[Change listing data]
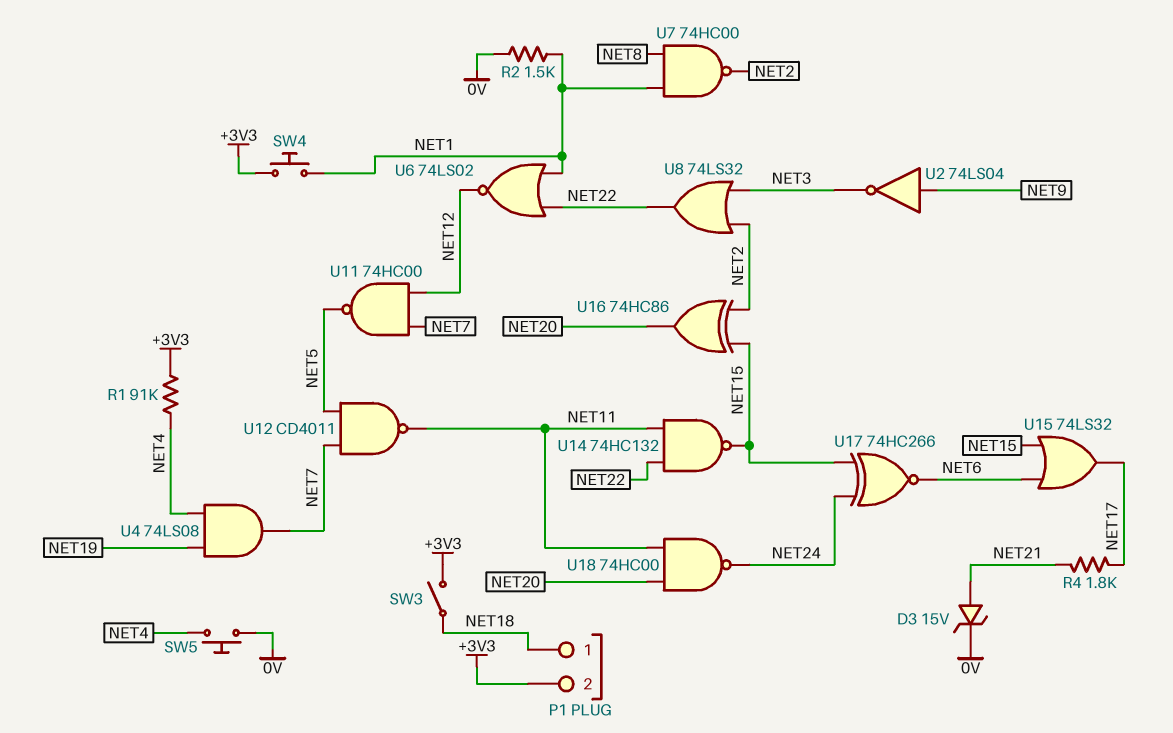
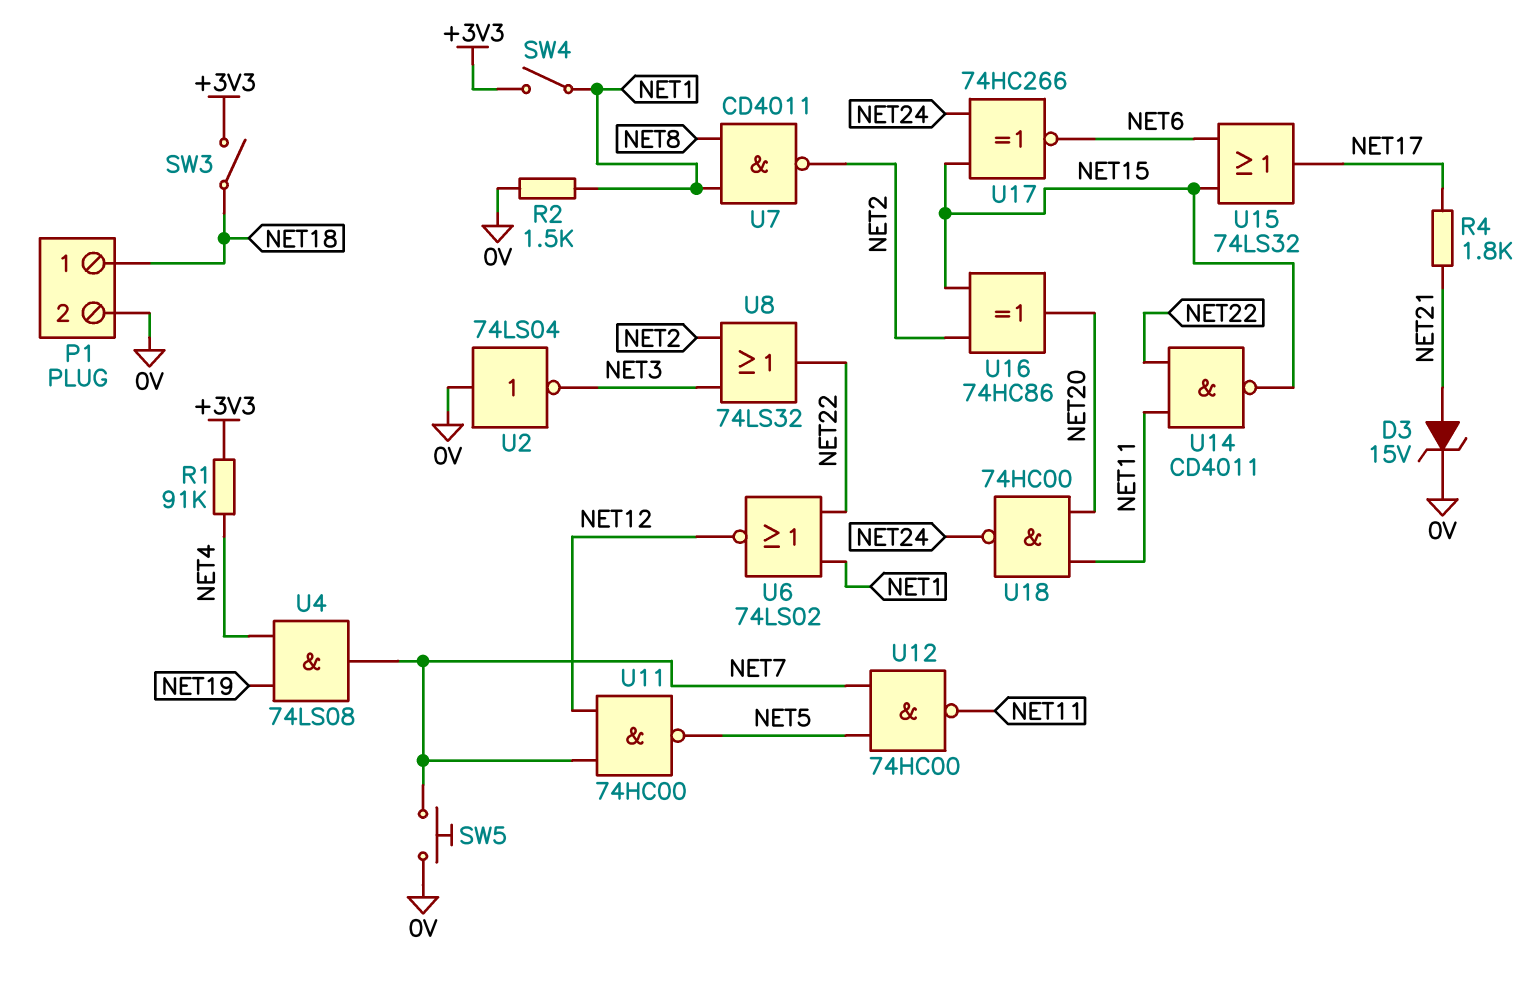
P1 pin 2: +3V3 -> 0V
SW4: button (+3V3, NET1) -> switch (+3V3, NET1)
SW5: button (0V, NET4) -> button (0V, NET7)
U2: NOT 74LS04 (in NET9, out NET3) -> NOT 74LS04 (in 0V, out NET3)
U7: NAND 74HC00 (in NET1, in NET8, out NET2) -> NAND CD4011 (in NET1, in NET8, out NET2)
U12: NAND CD4011 (in NET5, in NET7, out NET11) -> NAND 74HC00 (in NET5, in NET7, out NET11)
U14: NAND 74HC132 (in NET11, in NET22, out NET15) -> NAND CD4011 (in NET11, in NET22, out NET15)

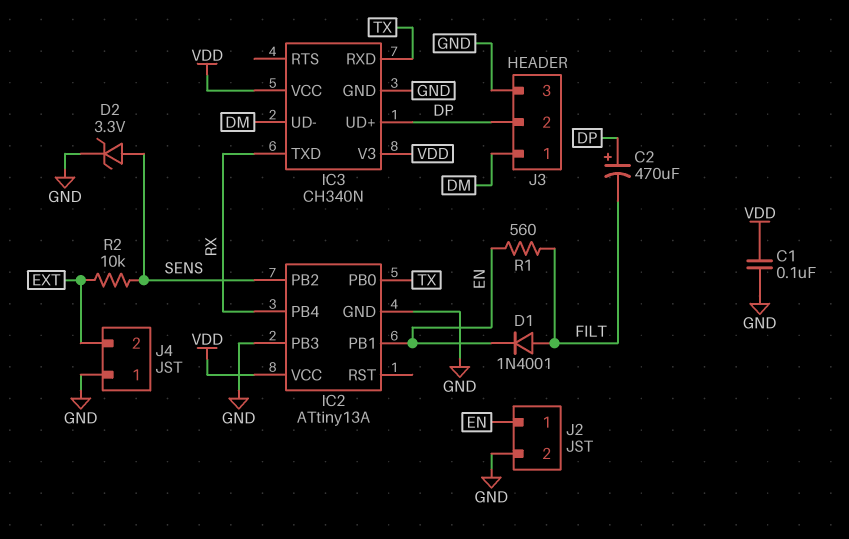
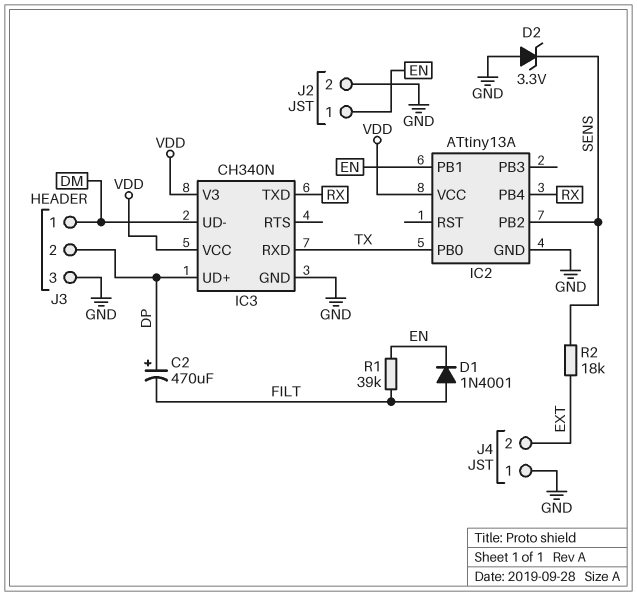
C1: 100nF (GND, VDD) -> none
D2: zener 3.3V (A SENS, K GND) -> zener 3.3V (A GND, K SENS)
IC2 pin PB3: GND -> none
R1: 560 (EN, FILT) -> 39k (EN, FILT)
R2: 10k (EXT, SENS) -> 18k (EXT, SENS)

**WHAT TO DO:** Pictures are to be excluded; the records themselves are to be reproduced exactly.

**OUTPUT FOR THIS EXERCISE:**
P1 pin 2: +3V3 -> 0V
SW4: button (+3V3, NET1) -> switch (+3V3, NET1)
SW5: button (0V, NET4) -> button (0V, NET7)
U2: NOT 74LS04 (in NET9, out NET3) -> NOT 74LS04 (in 0V, out NET3)
U7: NAND 74HC00 (in NET1, in NET8, out NET2) -> NAND CD4011 (in NET1, in NET8, out NET2)
U12: NAND CD4011 (in NET5, in NET7, out NET11) -> NAND 74HC00 (in NET5, in NET7, out NET11)
U14: NAND 74HC132 (in NET11, in NET22, out NET15) -> NAND CD4011 (in NET11, in NET22, out NET15)

C1: 100nF (GND, VDD) -> none
D2: zener 3.3V (A SENS, K GND) -> zener 3.3V (A GND, K SENS)
IC2 pin PB3: GND -> none
R1: 560 (EN, FILT) -> 39k (EN, FILT)
R2: 10k (EXT, SENS) -> 18k (EXT, SENS)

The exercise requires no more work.